** begin **
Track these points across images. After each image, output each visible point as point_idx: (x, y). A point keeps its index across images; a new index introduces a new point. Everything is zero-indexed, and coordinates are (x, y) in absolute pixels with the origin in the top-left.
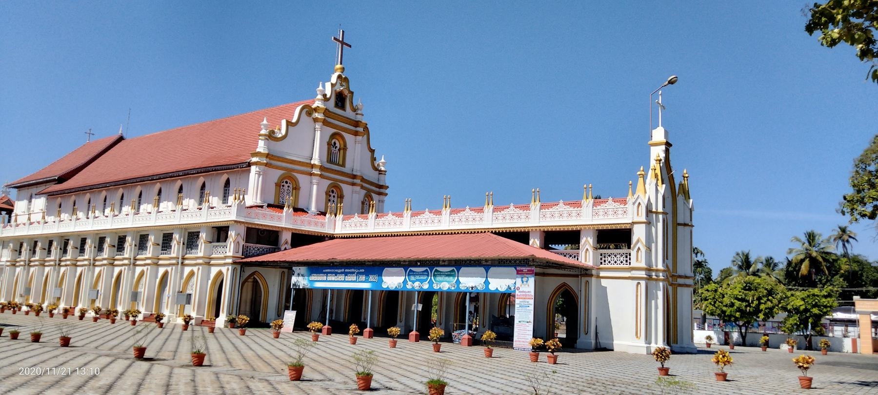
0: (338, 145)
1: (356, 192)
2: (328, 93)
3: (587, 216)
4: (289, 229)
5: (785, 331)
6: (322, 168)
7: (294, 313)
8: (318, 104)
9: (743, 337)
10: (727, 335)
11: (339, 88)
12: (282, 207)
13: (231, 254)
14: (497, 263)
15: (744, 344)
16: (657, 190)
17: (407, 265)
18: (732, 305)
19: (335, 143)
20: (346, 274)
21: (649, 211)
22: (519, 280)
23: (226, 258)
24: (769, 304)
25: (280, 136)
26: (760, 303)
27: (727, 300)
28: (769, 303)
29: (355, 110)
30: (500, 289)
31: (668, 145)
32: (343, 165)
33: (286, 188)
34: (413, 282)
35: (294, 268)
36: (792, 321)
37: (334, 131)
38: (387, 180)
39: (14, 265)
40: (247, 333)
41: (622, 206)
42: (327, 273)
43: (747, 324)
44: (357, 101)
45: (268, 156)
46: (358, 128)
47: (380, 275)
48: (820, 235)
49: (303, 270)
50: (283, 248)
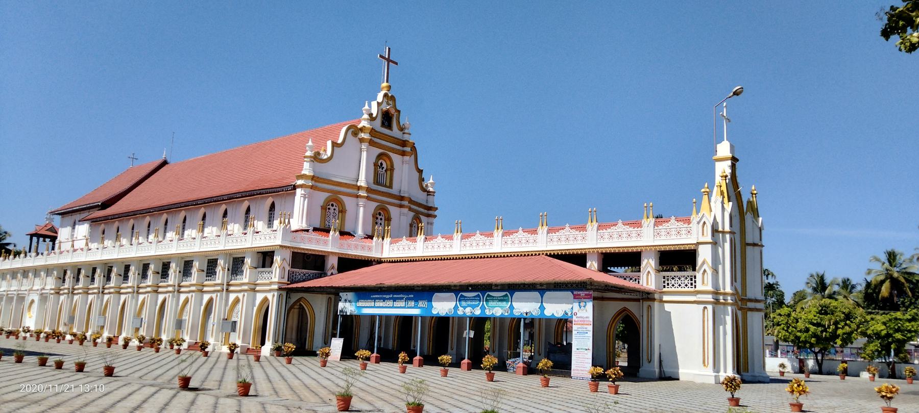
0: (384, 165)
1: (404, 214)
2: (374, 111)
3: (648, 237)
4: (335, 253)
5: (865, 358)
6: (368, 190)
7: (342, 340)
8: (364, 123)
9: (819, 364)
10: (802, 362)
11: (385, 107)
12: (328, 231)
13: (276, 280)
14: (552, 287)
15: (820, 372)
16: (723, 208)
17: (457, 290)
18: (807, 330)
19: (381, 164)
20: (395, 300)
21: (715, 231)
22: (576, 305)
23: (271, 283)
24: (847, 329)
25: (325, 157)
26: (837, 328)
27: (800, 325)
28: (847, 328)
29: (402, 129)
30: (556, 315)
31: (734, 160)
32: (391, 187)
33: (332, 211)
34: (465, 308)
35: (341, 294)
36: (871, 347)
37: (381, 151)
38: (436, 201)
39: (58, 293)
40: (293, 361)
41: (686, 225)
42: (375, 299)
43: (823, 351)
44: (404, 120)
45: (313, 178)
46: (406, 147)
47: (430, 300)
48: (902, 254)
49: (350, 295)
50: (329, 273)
** end **
● Aim of the exercise
Update the full listing above by replacing "zero-indexed" with "0-indexed" and leaving every other line and character unchanged. Omit the pictures from your answer.

● Correct answer
Track these points across images. After each image, output each visible point as point_idx: (x, y). A point keeps its index across images; a new index introduces a new point. Everything is 0-indexed, and coordinates are (x, y) in absolute pixels with the origin in the top-left.
0: (338, 145)
1: (356, 192)
2: (328, 93)
3: (587, 216)
4: (289, 229)
5: (785, 331)
6: (322, 168)
7: (294, 313)
8: (318, 104)
9: (743, 337)
10: (727, 335)
11: (339, 88)
12: (282, 207)
13: (231, 254)
14: (497, 263)
15: (744, 344)
16: (657, 190)
17: (407, 265)
18: (732, 305)
19: (335, 143)
20: (346, 274)
21: (649, 211)
22: (519, 280)
23: (226, 258)
24: (769, 304)
25: (280, 136)
26: (760, 303)
27: (727, 300)
28: (769, 303)
29: (355, 110)
30: (500, 289)
31: (668, 145)
32: (343, 165)
33: (286, 188)
34: (413, 282)
35: (294, 268)
36: (792, 321)
37: (334, 131)
38: (387, 180)
39: (14, 265)
40: (247, 333)
41: (622, 206)
42: (327, 273)
43: (747, 324)
44: (357, 101)
45: (268, 156)
46: (358, 128)
47: (380, 275)
48: (820, 235)
49: (303, 270)
50: (283, 248)
0: (384, 165)
1: (404, 214)
2: (374, 111)
3: (648, 237)
4: (335, 253)
5: (865, 358)
6: (368, 190)
7: (342, 340)
8: (364, 123)
9: (819, 364)
10: (802, 362)
11: (385, 107)
12: (328, 231)
13: (276, 280)
14: (552, 287)
15: (820, 372)
16: (723, 208)
17: (457, 290)
18: (807, 330)
19: (381, 164)
20: (395, 300)
21: (715, 231)
22: (576, 305)
23: (271, 283)
24: (847, 329)
25: (325, 157)
26: (837, 328)
27: (800, 325)
28: (847, 328)
29: (402, 129)
30: (556, 315)
31: (734, 160)
32: (391, 187)
33: (332, 211)
34: (465, 308)
35: (341, 294)
36: (871, 347)
37: (381, 151)
38: (436, 201)
39: (58, 293)
40: (293, 361)
41: (686, 225)
42: (375, 299)
43: (823, 351)
44: (404, 120)
45: (313, 178)
46: (406, 147)
47: (430, 300)
48: (902, 254)
49: (350, 295)
50: (329, 273)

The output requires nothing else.